**What you should do**
Count how many lines in the items below contain the string "starting", treating uppercase and lowercase as different. Reply with the number only.

**Material provided**
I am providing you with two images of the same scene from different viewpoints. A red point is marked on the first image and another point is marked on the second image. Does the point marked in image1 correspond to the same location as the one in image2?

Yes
* * *
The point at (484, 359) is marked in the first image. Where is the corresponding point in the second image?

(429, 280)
--
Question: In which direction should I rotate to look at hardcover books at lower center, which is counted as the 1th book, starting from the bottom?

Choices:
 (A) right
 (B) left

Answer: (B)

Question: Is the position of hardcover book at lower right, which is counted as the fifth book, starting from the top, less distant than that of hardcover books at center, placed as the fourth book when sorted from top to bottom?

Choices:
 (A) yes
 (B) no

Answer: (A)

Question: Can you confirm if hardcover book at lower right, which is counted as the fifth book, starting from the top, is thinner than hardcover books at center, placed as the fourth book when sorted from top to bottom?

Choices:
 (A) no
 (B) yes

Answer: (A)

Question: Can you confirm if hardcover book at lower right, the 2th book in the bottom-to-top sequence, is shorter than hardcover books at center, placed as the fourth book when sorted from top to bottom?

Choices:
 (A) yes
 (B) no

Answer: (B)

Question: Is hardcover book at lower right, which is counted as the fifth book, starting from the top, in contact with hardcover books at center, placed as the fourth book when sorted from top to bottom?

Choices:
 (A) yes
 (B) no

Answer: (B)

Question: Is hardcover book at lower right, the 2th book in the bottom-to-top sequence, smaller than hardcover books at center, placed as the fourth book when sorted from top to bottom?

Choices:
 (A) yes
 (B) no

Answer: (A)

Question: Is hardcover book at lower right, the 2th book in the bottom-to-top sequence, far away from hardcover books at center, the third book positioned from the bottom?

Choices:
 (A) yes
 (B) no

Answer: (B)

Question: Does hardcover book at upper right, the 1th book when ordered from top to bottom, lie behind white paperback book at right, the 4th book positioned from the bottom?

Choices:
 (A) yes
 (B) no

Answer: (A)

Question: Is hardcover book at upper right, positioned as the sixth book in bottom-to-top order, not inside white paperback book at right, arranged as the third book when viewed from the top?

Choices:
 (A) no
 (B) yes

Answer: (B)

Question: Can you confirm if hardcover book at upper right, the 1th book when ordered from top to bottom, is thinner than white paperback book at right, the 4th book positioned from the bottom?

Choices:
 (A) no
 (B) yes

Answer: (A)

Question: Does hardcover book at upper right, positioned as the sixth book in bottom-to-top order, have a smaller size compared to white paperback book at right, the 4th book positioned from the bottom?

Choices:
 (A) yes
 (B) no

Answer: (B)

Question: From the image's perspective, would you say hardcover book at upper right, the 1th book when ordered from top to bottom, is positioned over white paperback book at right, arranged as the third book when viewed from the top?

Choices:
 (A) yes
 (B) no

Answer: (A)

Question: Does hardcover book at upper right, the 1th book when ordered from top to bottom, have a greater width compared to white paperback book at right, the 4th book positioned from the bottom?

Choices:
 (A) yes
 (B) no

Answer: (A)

**Answer to this problem**
4